━━━━━ Entries supplied ━━━━━

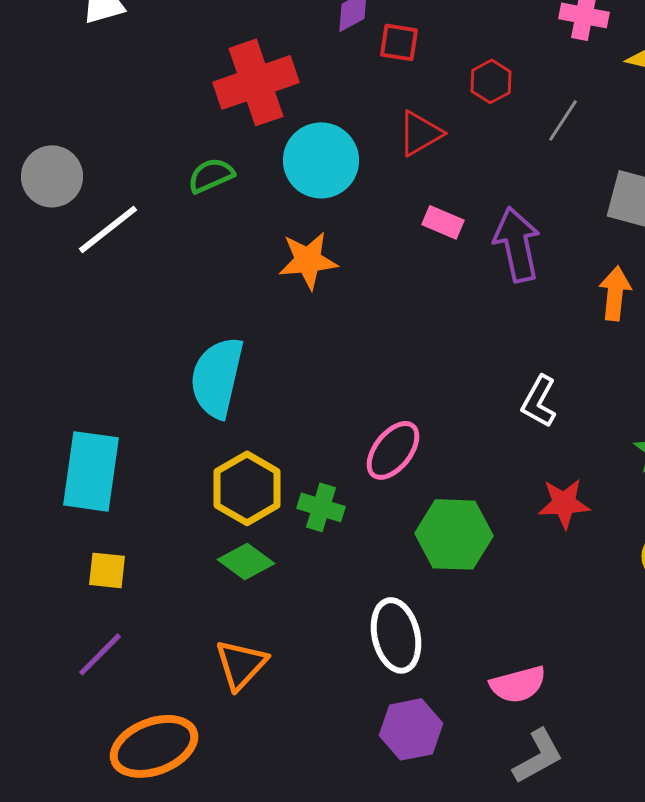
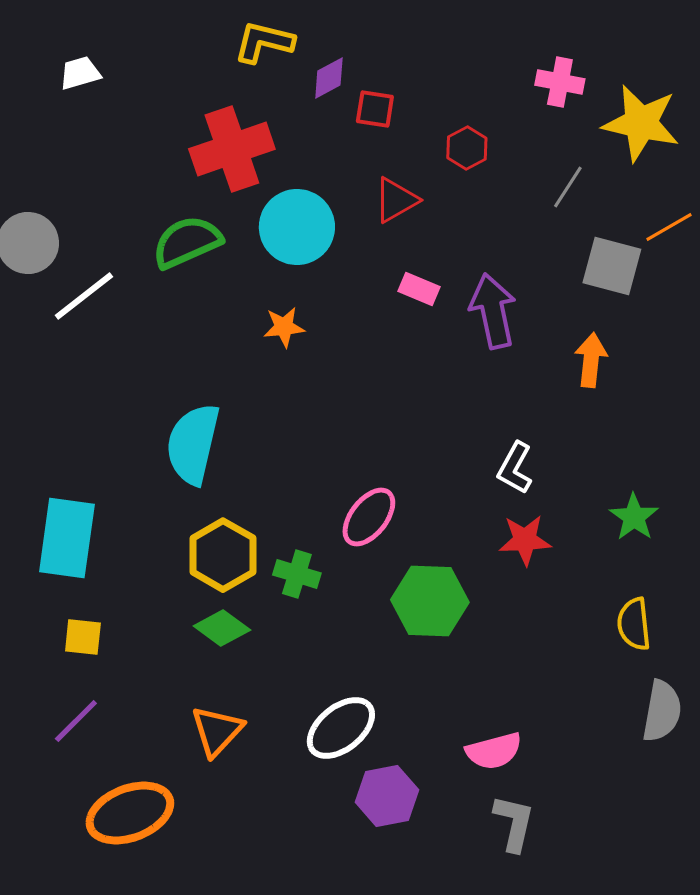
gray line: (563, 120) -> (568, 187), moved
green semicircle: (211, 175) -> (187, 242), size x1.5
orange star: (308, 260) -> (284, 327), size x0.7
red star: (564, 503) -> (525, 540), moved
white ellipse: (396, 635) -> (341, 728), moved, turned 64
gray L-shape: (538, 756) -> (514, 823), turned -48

━━━━━

● Assignment: Make a list of all lines in the data that contain "size".

● Completed exercise:
green semicircle: (211, 175) -> (187, 242), size x1.5
orange star: (308, 260) -> (284, 327), size x0.7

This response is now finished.